Geometric object motion data:
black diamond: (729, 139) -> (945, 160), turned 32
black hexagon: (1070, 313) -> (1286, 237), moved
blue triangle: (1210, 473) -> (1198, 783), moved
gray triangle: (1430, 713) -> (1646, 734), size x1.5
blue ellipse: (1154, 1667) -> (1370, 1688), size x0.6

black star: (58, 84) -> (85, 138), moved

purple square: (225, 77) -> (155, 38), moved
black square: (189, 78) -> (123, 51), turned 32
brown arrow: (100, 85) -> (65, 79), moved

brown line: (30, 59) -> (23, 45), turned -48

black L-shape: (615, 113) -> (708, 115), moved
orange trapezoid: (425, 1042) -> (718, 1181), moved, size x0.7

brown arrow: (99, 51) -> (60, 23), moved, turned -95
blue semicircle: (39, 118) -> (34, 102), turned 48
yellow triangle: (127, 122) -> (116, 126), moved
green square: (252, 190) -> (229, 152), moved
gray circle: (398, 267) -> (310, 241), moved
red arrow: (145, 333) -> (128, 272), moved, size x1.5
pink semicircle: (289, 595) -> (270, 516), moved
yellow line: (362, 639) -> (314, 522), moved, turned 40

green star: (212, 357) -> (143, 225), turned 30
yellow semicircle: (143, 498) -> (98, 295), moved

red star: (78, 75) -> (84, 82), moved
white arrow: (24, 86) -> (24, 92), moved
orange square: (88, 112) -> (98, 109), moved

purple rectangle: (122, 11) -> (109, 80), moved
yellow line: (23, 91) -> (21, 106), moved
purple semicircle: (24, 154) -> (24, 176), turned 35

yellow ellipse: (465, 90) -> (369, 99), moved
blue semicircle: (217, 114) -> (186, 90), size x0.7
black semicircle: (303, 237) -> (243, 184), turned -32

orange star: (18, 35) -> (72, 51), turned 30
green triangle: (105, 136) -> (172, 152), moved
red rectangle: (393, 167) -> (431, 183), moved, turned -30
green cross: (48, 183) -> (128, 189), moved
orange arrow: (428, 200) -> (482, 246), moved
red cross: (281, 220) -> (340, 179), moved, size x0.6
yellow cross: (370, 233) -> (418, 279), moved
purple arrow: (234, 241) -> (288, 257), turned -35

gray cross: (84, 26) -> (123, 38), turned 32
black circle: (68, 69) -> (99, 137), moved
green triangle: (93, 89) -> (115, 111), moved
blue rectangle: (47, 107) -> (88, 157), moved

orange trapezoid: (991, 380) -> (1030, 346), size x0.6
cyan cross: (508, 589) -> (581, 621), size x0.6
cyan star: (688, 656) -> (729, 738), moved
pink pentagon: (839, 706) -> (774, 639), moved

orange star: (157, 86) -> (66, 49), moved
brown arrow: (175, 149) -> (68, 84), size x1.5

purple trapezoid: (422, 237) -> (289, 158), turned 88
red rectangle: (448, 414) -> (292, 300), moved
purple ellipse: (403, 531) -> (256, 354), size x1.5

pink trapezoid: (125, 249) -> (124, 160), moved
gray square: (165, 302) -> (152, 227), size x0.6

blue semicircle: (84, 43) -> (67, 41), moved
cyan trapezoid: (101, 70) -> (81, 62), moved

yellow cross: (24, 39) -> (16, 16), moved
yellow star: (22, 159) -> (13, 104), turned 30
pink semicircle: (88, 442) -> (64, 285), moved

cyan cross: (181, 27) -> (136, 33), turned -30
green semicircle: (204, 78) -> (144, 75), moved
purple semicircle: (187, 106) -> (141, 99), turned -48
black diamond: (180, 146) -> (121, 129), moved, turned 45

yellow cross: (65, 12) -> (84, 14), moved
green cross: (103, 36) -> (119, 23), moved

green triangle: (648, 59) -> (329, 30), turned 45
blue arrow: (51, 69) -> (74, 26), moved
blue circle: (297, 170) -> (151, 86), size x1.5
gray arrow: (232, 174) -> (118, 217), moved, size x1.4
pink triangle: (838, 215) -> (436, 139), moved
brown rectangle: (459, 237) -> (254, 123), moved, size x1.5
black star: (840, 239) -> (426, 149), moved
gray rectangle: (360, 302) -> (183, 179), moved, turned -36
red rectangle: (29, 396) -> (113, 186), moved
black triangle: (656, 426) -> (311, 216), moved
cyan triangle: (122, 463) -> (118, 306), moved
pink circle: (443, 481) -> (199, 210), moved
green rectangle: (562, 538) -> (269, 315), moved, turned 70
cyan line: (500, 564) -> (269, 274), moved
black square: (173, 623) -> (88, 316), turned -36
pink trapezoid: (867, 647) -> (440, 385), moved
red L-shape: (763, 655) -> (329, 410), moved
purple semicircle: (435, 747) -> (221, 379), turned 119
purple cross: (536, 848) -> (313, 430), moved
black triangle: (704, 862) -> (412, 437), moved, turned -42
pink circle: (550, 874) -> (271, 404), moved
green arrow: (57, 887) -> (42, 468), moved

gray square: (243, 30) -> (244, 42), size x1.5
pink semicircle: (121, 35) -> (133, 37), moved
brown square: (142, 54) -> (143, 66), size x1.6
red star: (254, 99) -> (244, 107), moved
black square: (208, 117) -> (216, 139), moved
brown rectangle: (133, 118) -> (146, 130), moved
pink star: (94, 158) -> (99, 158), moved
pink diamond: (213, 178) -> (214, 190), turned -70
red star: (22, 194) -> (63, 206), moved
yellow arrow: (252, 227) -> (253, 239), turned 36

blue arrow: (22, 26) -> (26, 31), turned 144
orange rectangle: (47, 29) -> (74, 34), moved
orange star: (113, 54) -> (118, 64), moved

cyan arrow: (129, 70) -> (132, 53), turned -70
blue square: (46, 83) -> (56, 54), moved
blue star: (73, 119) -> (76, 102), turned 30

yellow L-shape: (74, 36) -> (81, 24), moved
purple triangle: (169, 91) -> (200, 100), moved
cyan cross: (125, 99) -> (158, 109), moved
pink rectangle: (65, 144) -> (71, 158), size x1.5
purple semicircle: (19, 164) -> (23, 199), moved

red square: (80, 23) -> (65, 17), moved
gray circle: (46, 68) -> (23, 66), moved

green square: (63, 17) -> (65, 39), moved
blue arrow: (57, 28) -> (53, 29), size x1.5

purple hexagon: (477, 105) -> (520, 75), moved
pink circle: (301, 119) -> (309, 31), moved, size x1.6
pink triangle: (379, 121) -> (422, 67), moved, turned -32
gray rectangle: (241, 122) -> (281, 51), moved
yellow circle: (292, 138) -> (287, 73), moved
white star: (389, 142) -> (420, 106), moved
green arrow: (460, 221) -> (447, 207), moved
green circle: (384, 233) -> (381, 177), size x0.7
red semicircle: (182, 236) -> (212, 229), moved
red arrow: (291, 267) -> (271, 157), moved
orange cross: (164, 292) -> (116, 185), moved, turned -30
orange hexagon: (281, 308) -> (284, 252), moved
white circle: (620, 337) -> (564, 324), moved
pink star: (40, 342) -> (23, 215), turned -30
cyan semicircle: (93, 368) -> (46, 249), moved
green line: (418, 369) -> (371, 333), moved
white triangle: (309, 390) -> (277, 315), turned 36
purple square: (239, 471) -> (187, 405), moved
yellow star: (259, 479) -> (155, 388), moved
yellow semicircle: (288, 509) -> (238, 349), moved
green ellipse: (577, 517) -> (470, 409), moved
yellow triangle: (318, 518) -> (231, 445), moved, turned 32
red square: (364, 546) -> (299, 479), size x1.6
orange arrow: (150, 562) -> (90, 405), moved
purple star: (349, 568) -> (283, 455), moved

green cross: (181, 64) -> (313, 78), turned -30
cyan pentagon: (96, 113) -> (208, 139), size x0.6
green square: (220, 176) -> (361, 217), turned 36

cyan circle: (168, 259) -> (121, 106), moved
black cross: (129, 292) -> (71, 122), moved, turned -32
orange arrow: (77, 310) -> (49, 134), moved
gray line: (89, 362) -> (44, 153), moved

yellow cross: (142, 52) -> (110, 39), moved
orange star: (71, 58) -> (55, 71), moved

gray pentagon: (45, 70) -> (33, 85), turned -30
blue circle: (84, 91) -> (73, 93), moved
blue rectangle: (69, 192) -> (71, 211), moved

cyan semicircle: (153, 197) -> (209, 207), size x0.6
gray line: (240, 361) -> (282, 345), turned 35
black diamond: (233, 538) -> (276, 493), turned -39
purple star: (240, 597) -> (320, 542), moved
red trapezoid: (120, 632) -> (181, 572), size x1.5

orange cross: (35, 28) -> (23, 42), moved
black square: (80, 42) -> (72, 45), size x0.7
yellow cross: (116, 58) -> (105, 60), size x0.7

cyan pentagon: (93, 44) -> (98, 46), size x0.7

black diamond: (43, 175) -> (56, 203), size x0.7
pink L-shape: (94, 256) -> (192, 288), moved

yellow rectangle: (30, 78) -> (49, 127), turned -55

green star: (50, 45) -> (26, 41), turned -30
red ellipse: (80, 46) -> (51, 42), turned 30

Exercise directions:
Only one stretch of the data above is needed. Restate it word for word, from the line containing "blue star: (73, 119) -> (76, 102), turned 30" through the line containing "yellow circle: (292, 138) -> (287, 73), moved", both ends included.

Your solution:
blue star: (73, 119) -> (76, 102), turned 30

yellow L-shape: (74, 36) -> (81, 24), moved
purple triangle: (169, 91) -> (200, 100), moved
cyan cross: (125, 99) -> (158, 109), moved
pink rectangle: (65, 144) -> (71, 158), size x1.5
purple semicircle: (19, 164) -> (23, 199), moved

red square: (80, 23) -> (65, 17), moved
gray circle: (46, 68) -> (23, 66), moved

green square: (63, 17) -> (65, 39), moved
blue arrow: (57, 28) -> (53, 29), size x1.5

purple hexagon: (477, 105) -> (520, 75), moved
pink circle: (301, 119) -> (309, 31), moved, size x1.6
pink triangle: (379, 121) -> (422, 67), moved, turned -32
gray rectangle: (241, 122) -> (281, 51), moved
yellow circle: (292, 138) -> (287, 73), moved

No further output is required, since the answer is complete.